[Stored data]
--- START ---

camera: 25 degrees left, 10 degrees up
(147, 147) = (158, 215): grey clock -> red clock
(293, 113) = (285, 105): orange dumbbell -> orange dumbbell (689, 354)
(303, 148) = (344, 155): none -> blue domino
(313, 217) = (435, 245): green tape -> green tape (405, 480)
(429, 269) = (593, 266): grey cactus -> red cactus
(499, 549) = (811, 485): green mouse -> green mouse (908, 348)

--- END ---

# TASK TO COMPLETE
Reproduce the data in its entirety, matching each character.

# OUTPUT OF THE EXERCISE
camera: 25 degrees left, 10 degrees up
(147, 147) = (158, 215): grey clock -> red clock
(293, 113) = (285, 105): orange dumbbell -> orange dumbbell (689, 354)
(303, 148) = (344, 155): none -> blue domino
(313, 217) = (435, 245): green tape -> green tape (405, 480)
(429, 269) = (593, 266): grey cactus -> red cactus
(499, 549) = (811, 485): green mouse -> green mouse (908, 348)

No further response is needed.